- **What the exercise asks**
Return copies of the lines below that mention "cone".

- **Data supplied**
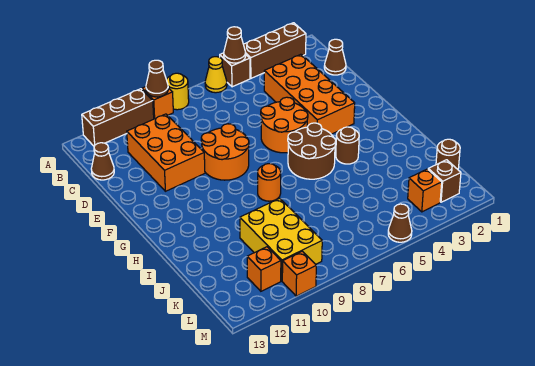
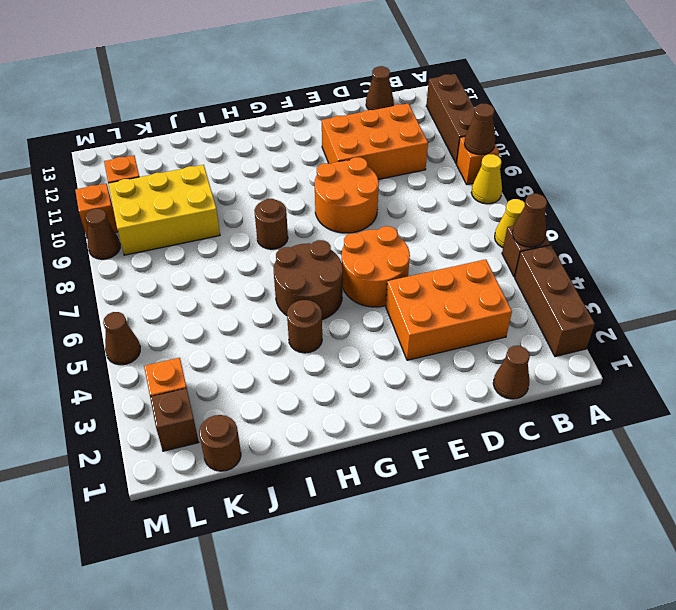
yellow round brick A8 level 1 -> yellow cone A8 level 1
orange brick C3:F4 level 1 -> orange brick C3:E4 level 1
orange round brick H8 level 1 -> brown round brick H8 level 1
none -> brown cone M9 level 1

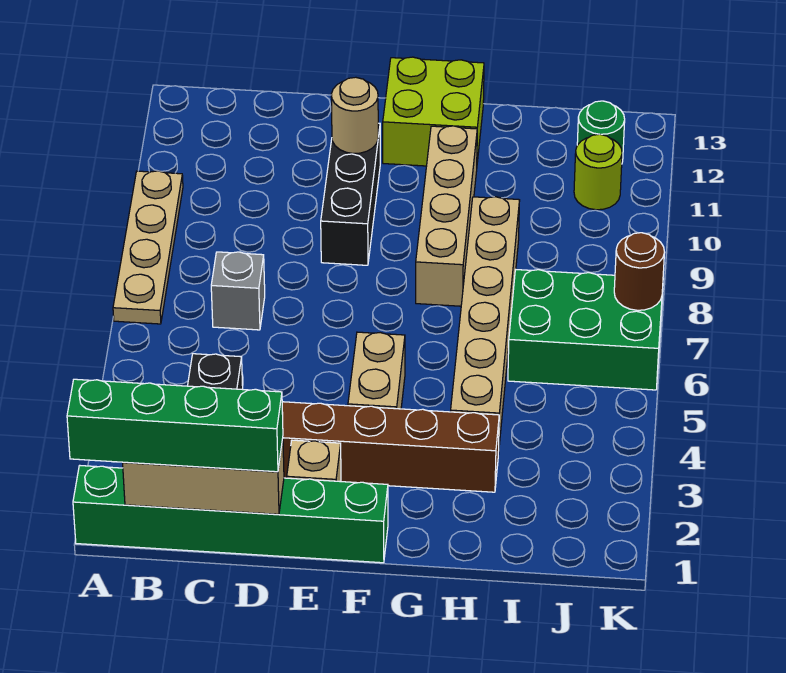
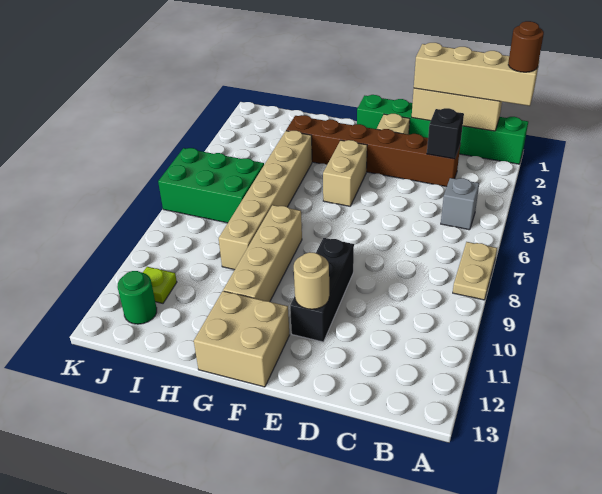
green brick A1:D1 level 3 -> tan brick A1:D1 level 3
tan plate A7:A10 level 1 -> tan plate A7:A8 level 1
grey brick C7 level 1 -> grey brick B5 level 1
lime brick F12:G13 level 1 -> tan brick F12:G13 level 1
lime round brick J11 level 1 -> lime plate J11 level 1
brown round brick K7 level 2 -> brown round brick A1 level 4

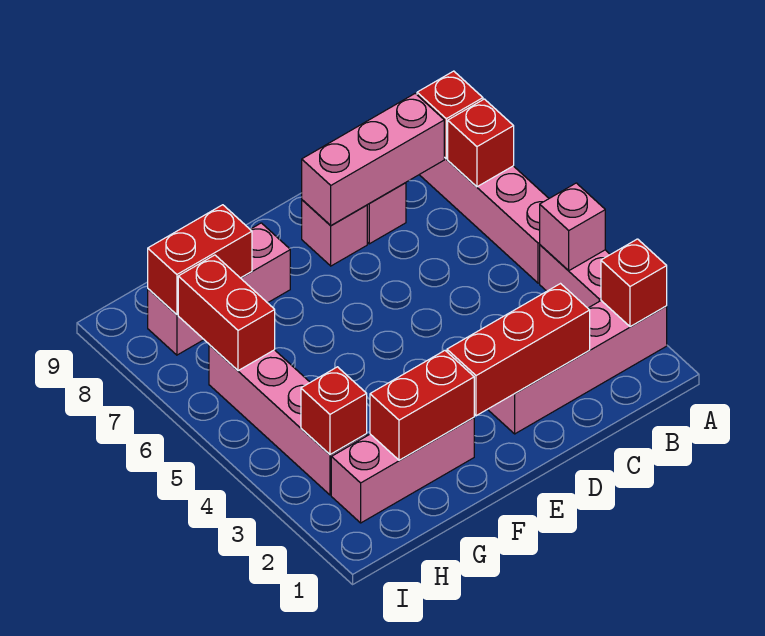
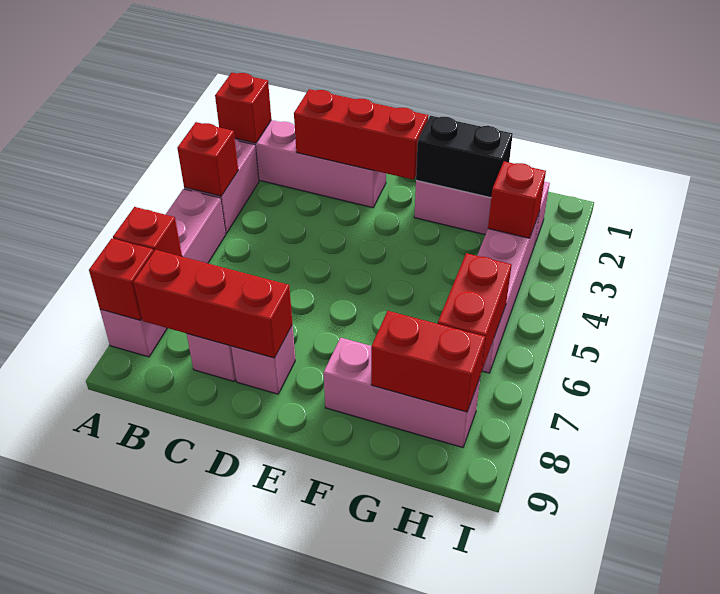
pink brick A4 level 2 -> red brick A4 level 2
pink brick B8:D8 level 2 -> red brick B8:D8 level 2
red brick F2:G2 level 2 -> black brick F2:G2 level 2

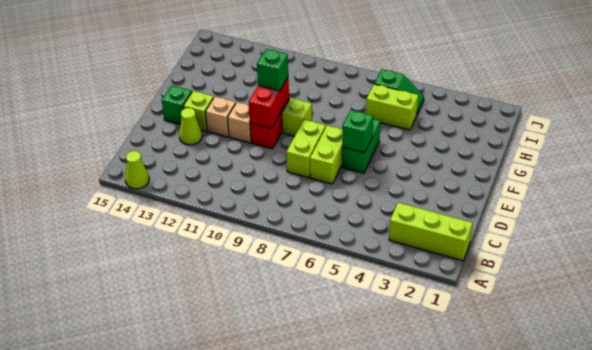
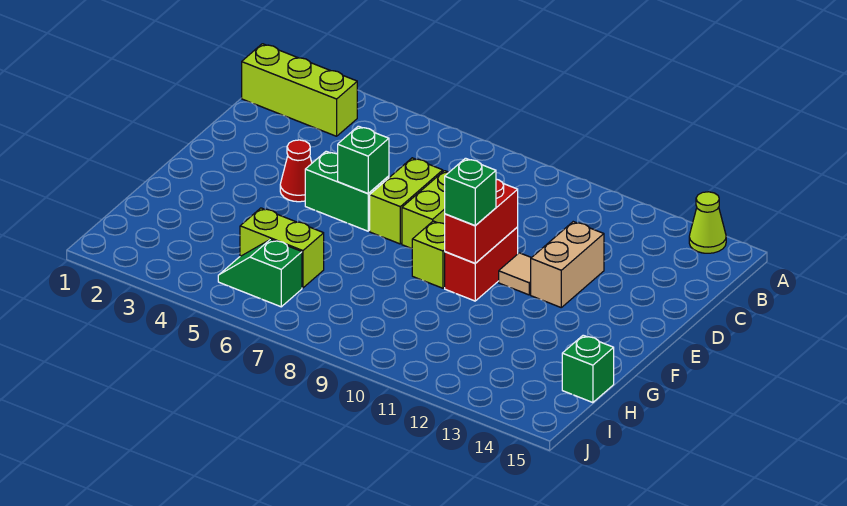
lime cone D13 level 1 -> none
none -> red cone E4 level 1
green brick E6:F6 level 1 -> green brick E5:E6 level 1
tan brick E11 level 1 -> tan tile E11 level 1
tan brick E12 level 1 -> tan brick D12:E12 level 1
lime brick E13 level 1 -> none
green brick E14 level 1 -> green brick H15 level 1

- **Answer for this exercise**
yellow round brick A8 level 1 -> yellow cone A8 level 1
none -> brown cone M9 level 1
lime cone D13 level 1 -> none
none -> red cone E4 level 1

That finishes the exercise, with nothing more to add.